▶ INFORMATION SUPPLIED
=== Begin Enclosure ===

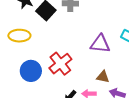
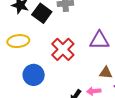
red cross: (60, 64) -> (63, 49), moved

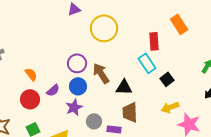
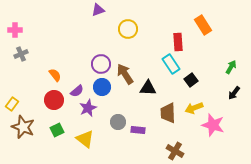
yellow circle: (104, 28) -> (128, 29), size x0.7
purple star: (74, 107) -> (88, 108), moved
brown trapezoid: (130, 112) -> (168, 113), moved

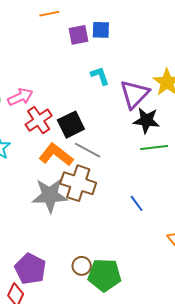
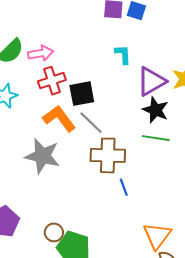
brown cross: (78, 183) -> (108, 155), moved, turned -32

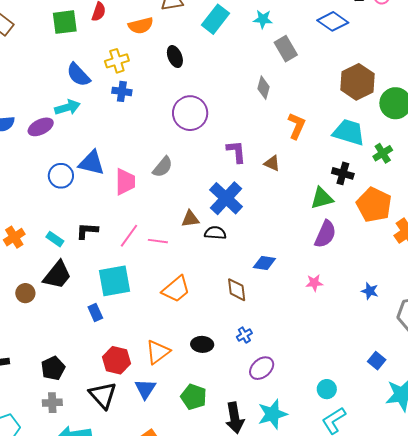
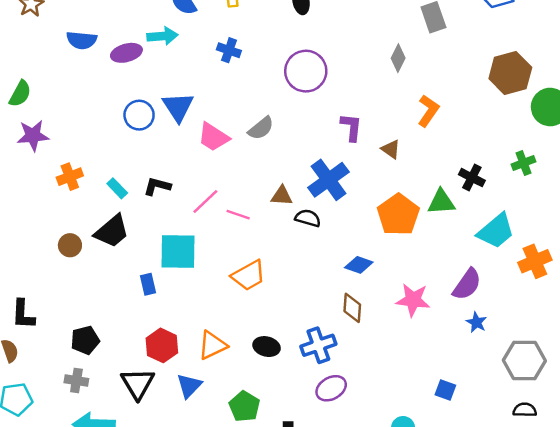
blue cross: (122, 91) -> (229, 50), moved
cyan trapezoid: (349, 132) -> (496, 231), moved, turned 112
blue triangle: (92, 163) -> (178, 107), turned 32
pink trapezoid: (125, 182) -> (213, 137), turned 112
orange pentagon: (374, 205) -> (398, 215), moved
purple semicircle: (325, 234) -> (467, 284), moved
pink star: (314, 283) -> (413, 300), size x1.6
brown diamond: (237, 290) -> (352, 308), moved
blue cross: (244, 335) -> (318, 345), size x1.8
blue square: (377, 361) -> (445, 390), moved, turned -30

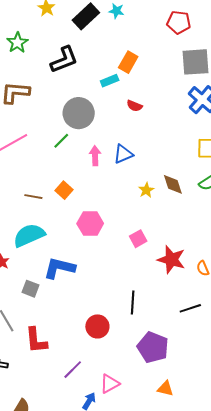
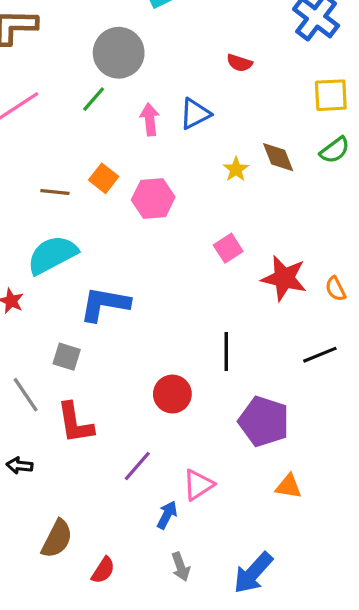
red semicircle: (134, 106) -> (239, 63), moved
pink hexagon: (90, 224) -> (153, 199), moved
gray square: (30, 289) -> (67, 357), moved

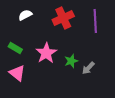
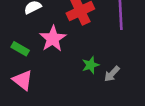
pink star: (46, 53) -> (53, 39), moved

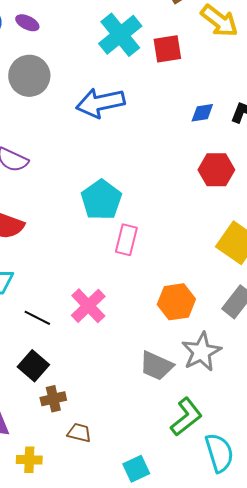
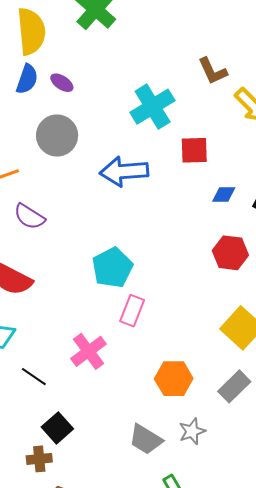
red square: (167, 49) -> (194, 150), moved
pink cross: (88, 306) -> (88, 351), moved
gray star: (201, 352) -> (192, 431), size x0.7
black square: (33, 366) -> (57, 428), moved

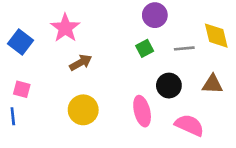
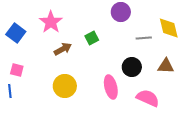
green square: (145, 48) -> (92, 38), moved

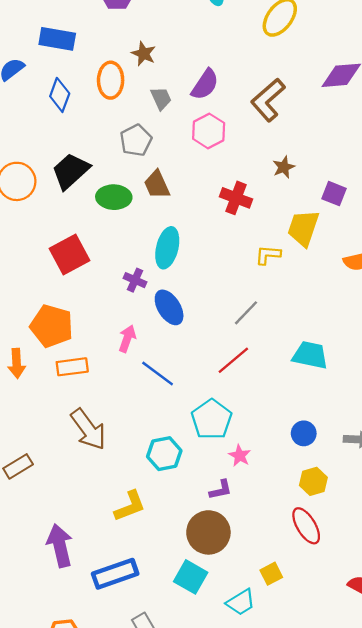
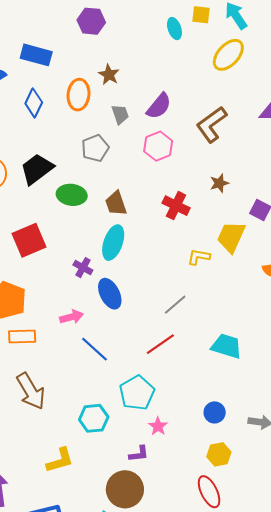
brown trapezoid: (157, 185) -> (116, 203), moved
pink arrow: (127, 339) -> (71, 317), turned 50

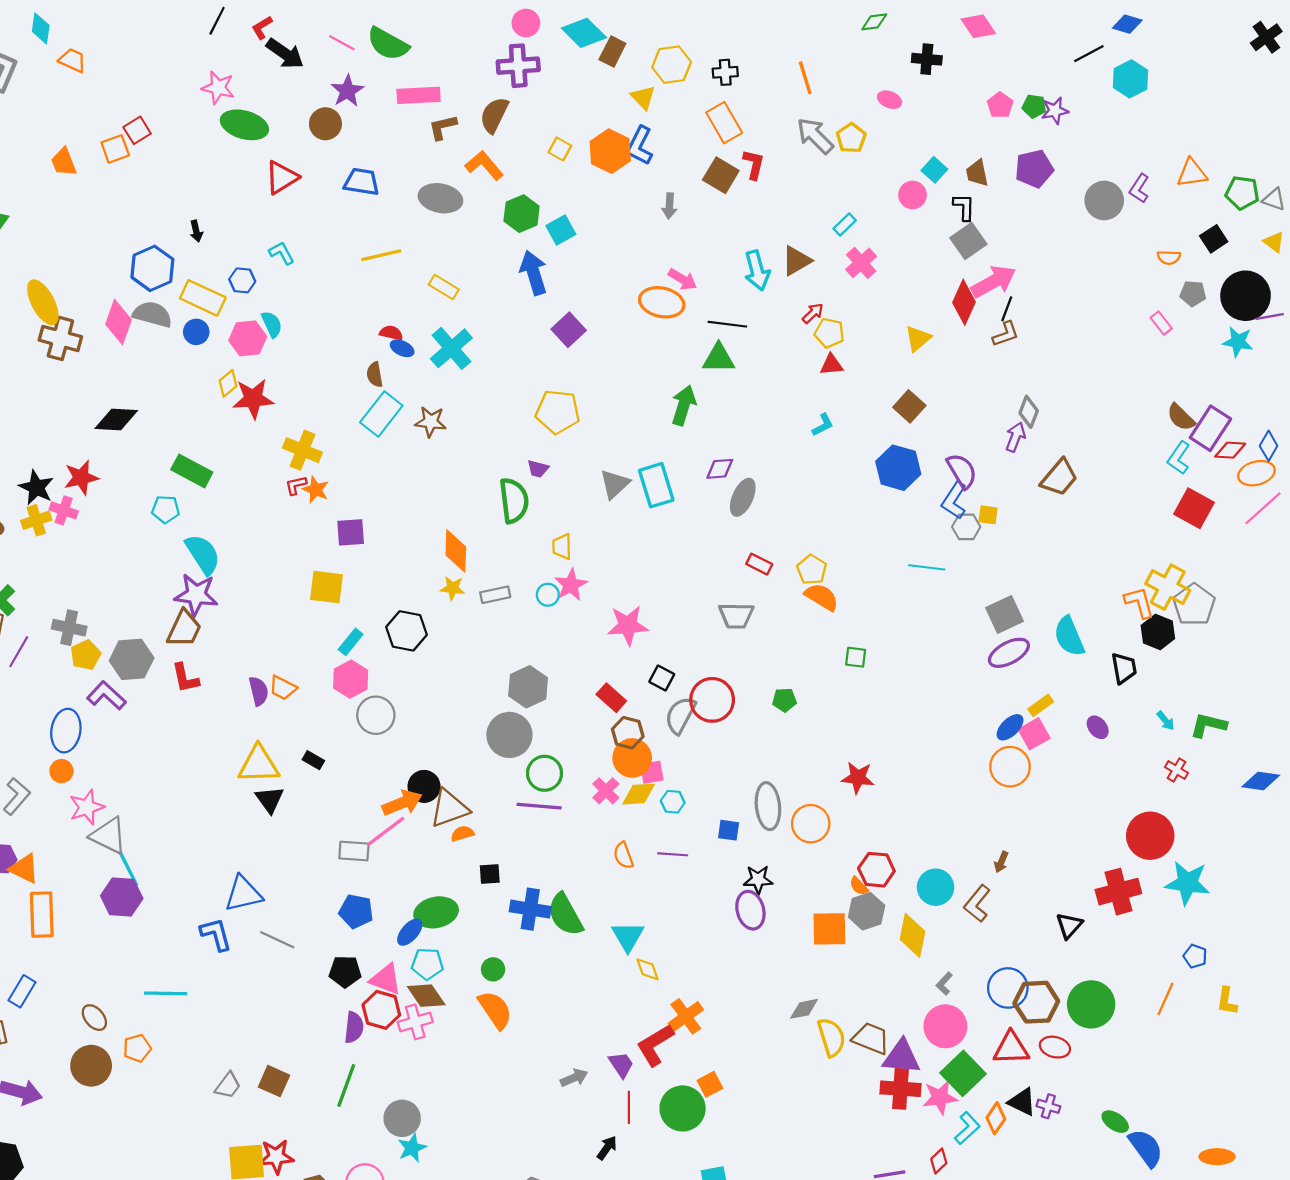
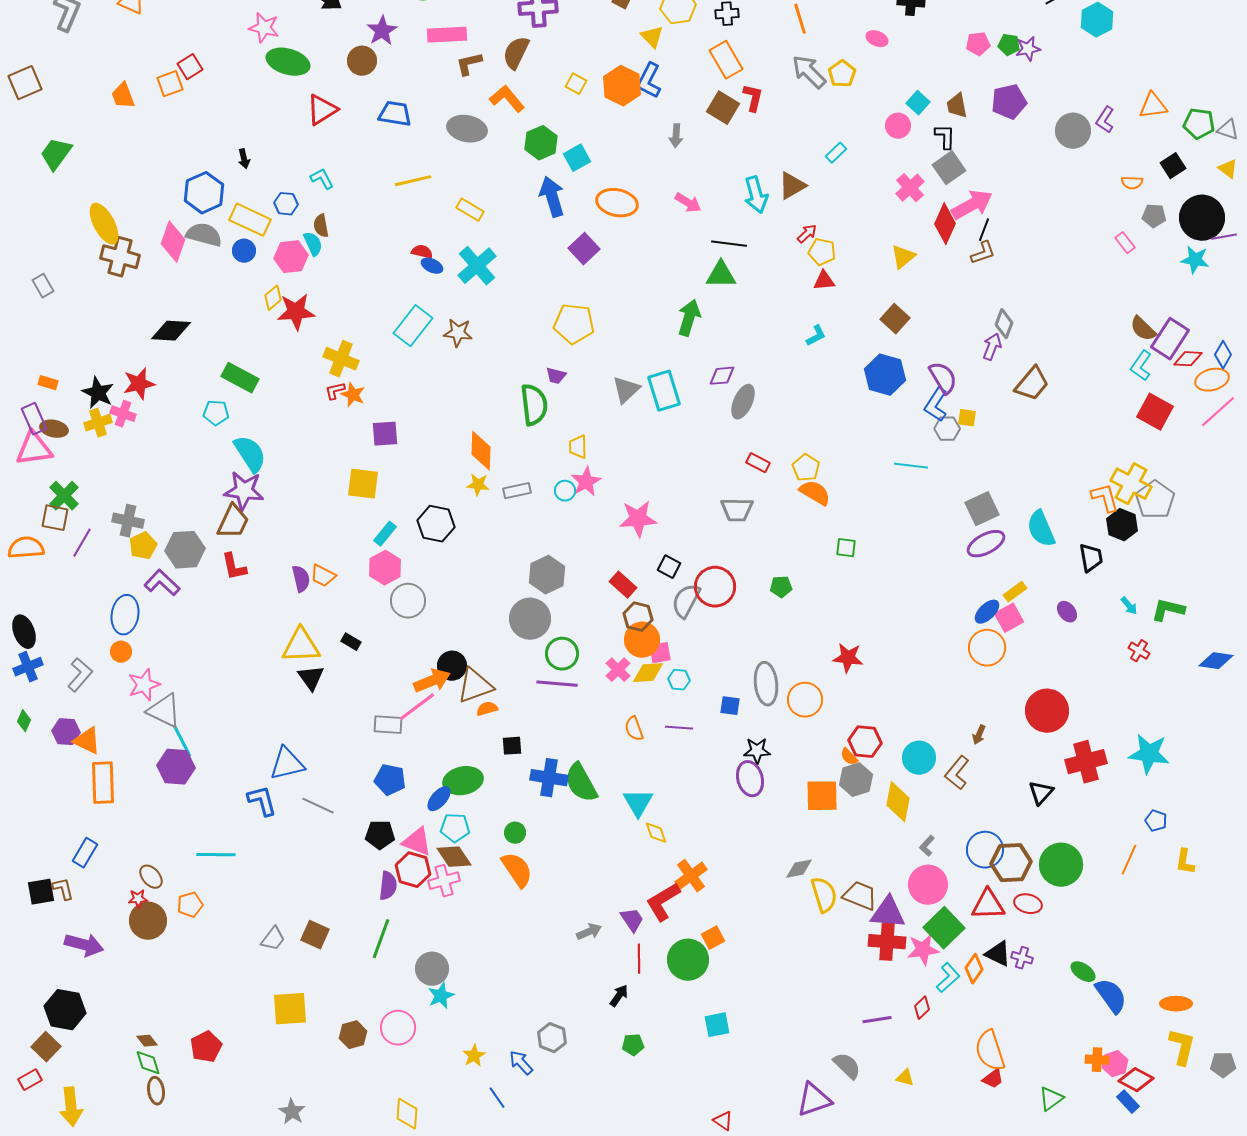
pink pentagon: (1000, 105) -> (978, 44), turned 30
pink cross: (861, 263) -> (910, 188), moved
orange ellipse: (662, 302) -> (617, 203), moved
brown semicircle: (375, 375) -> (321, 226), moved
red circle: (1150, 836) -> (1047, 711), moved
red star: (276, 1157) -> (138, 899), moved, size x0.6

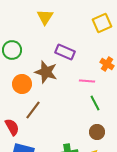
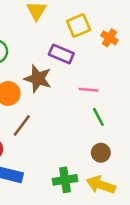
yellow square: (102, 23) -> (79, 26), moved
orange cross: (107, 64) -> (109, 38), moved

=== End Enclosure ===

Say how many lines in the entries contain the string "pentagon". Nothing else belongs in the reply.

▶ TASK OUTPUT
2